■ SUPPLIED RECORDS ■
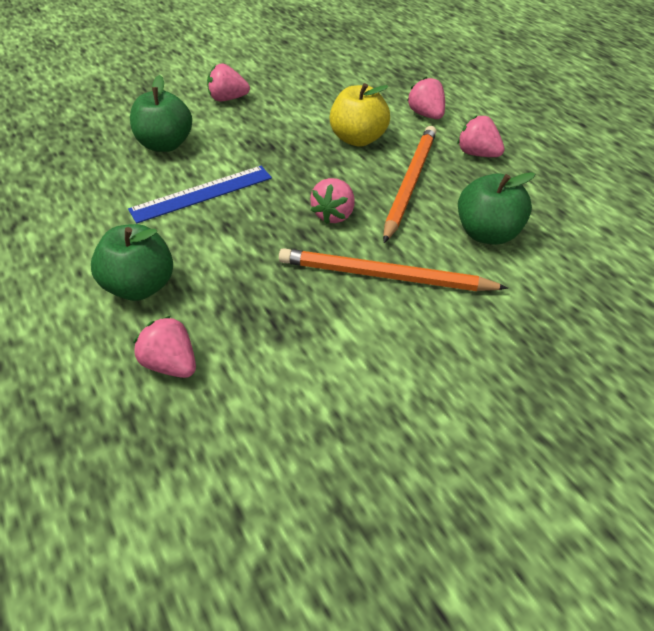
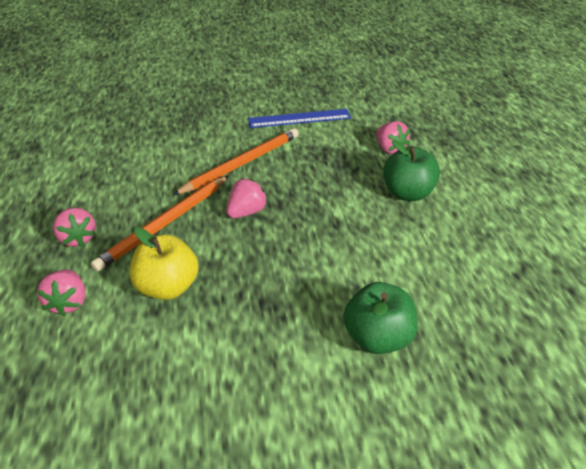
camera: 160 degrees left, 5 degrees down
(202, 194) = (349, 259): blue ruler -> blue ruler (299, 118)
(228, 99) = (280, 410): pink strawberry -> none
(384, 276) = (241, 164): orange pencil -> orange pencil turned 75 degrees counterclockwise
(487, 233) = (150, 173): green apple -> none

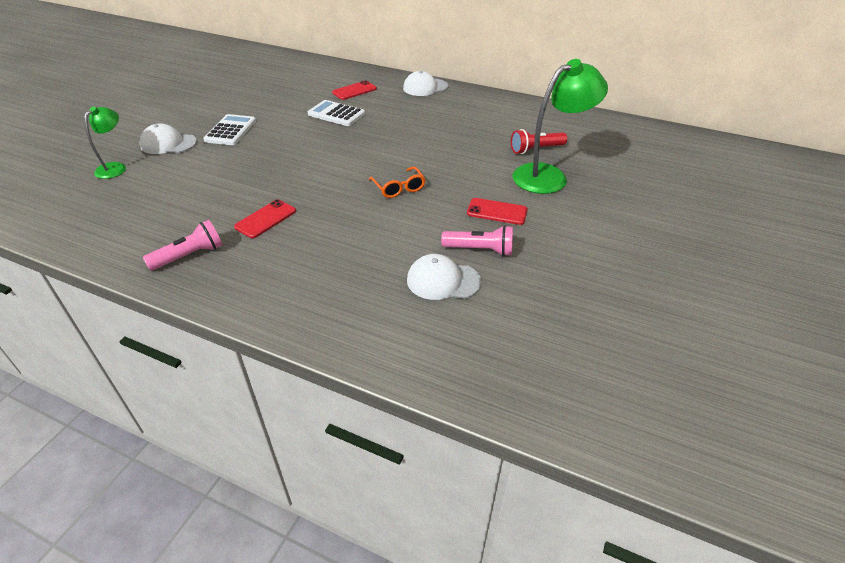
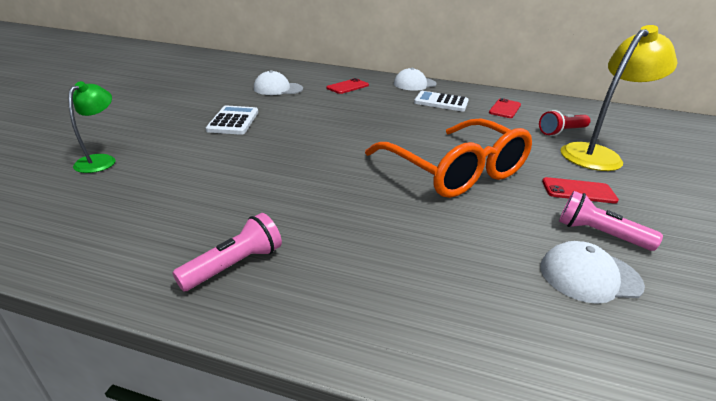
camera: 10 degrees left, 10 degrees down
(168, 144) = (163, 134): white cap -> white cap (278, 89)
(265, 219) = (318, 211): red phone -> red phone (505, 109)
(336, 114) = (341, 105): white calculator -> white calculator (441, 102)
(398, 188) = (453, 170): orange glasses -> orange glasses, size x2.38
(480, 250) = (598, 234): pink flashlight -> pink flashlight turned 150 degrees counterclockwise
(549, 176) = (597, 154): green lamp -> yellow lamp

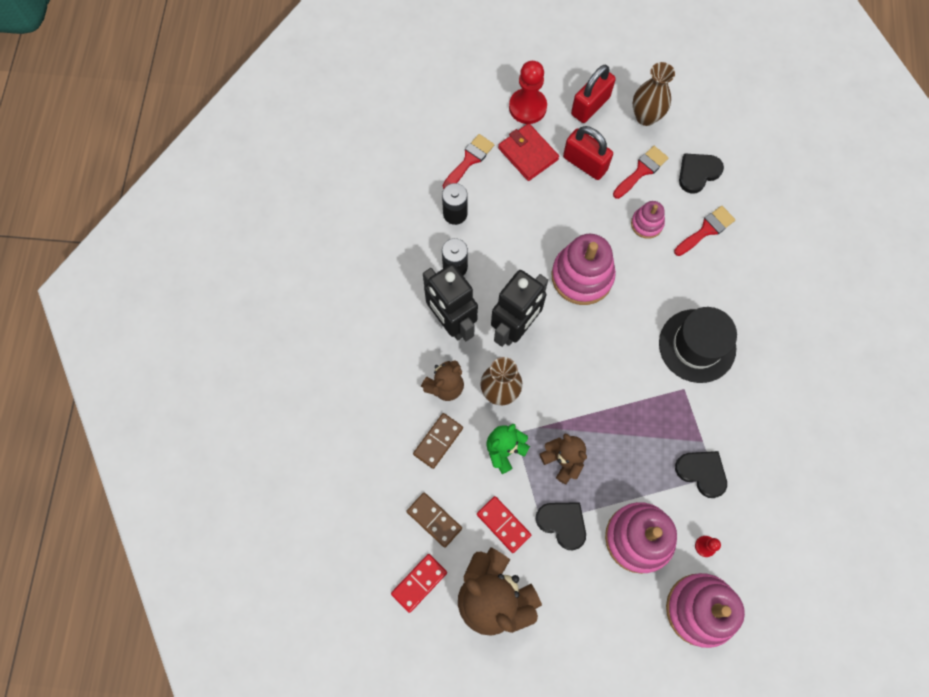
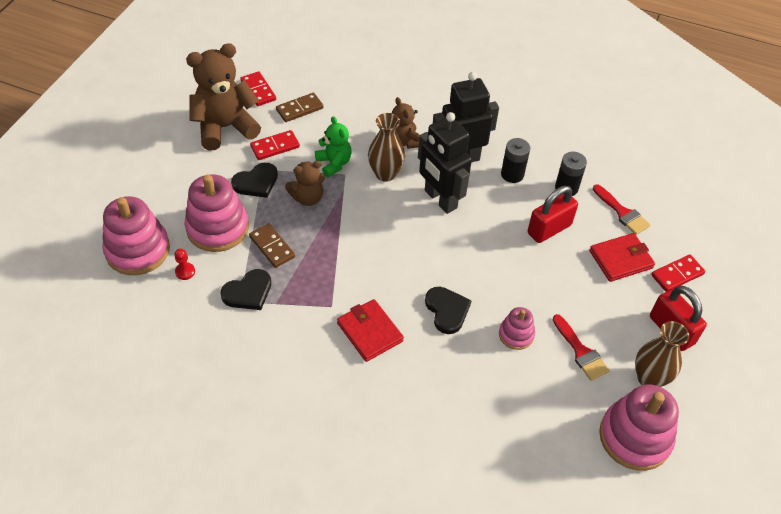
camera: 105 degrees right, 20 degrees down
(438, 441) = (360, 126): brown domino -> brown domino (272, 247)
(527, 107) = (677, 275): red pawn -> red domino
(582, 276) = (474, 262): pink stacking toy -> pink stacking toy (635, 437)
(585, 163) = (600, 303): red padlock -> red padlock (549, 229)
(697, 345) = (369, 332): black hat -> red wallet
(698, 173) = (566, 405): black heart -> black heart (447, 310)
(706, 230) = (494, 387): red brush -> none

---

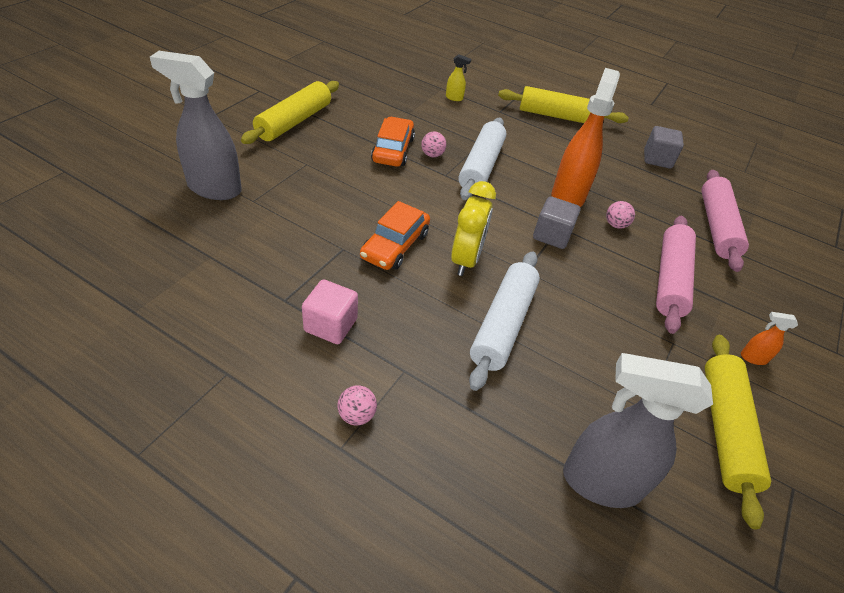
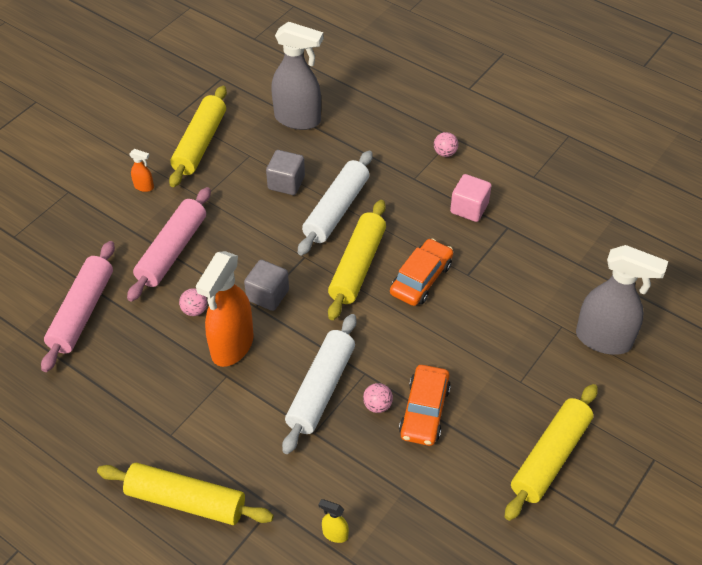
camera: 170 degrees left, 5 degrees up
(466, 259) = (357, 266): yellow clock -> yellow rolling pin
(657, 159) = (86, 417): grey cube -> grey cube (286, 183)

...

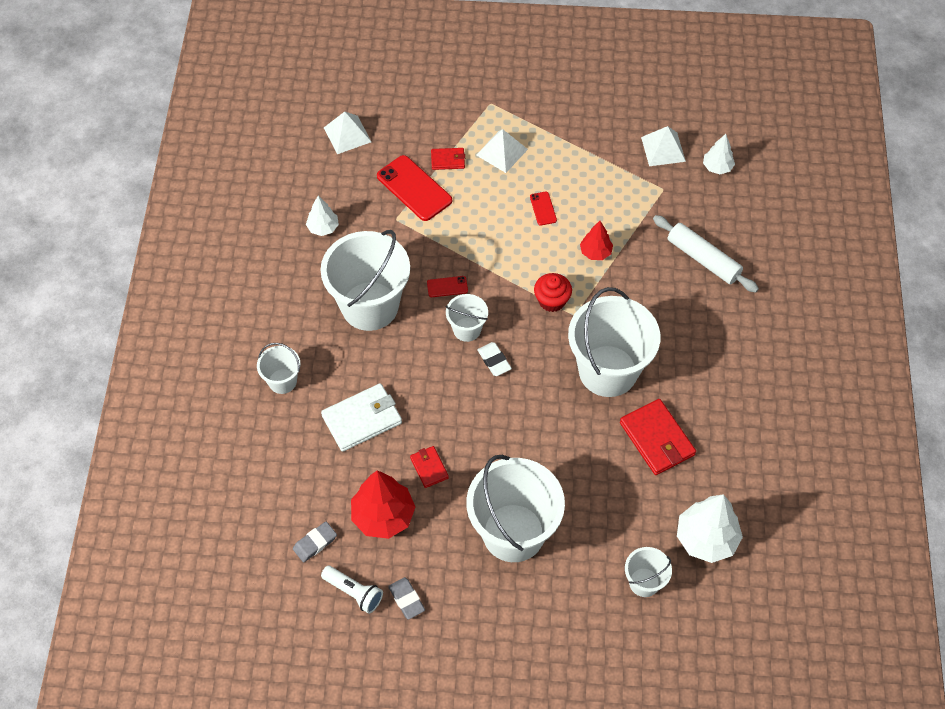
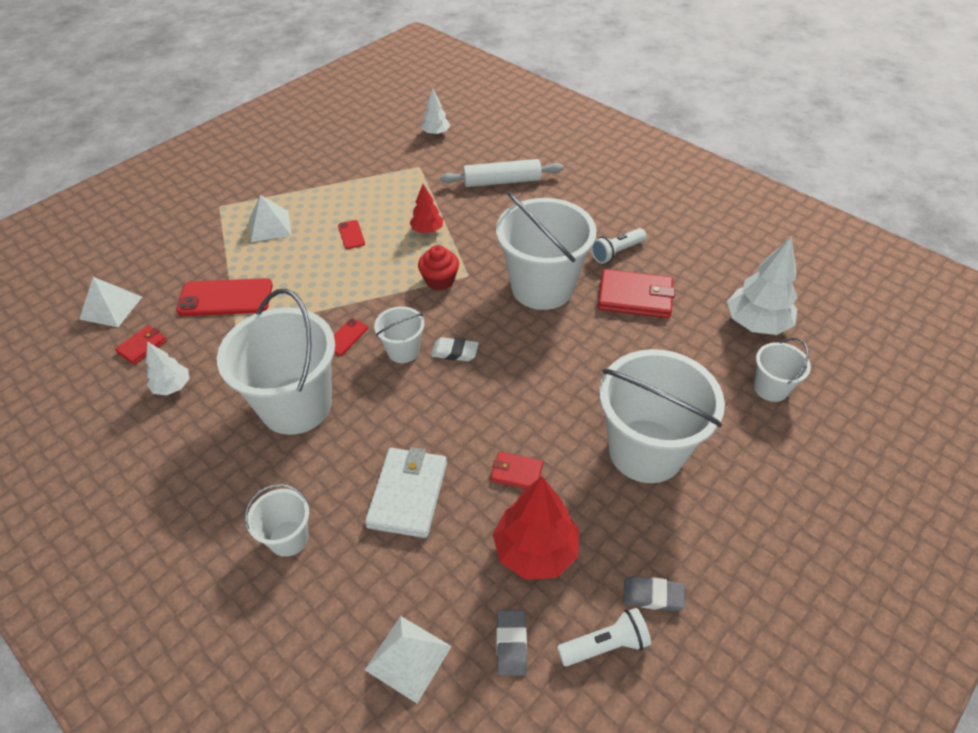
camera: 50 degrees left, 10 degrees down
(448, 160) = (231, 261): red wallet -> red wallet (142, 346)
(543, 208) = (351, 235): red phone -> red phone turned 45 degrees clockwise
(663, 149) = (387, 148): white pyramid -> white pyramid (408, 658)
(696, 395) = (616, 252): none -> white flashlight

■ TASK DESCRIPTION ■
Out of the material above, output word for word the line with "(466, 259) = (357, 266): yellow", the line with "(657, 159) = (86, 417): grey", and all lines between them, with nothing else.

■ SOLUTION ■
(466, 259) = (357, 266): yellow clock -> yellow rolling pin
(657, 159) = (86, 417): grey cube -> grey cube (286, 183)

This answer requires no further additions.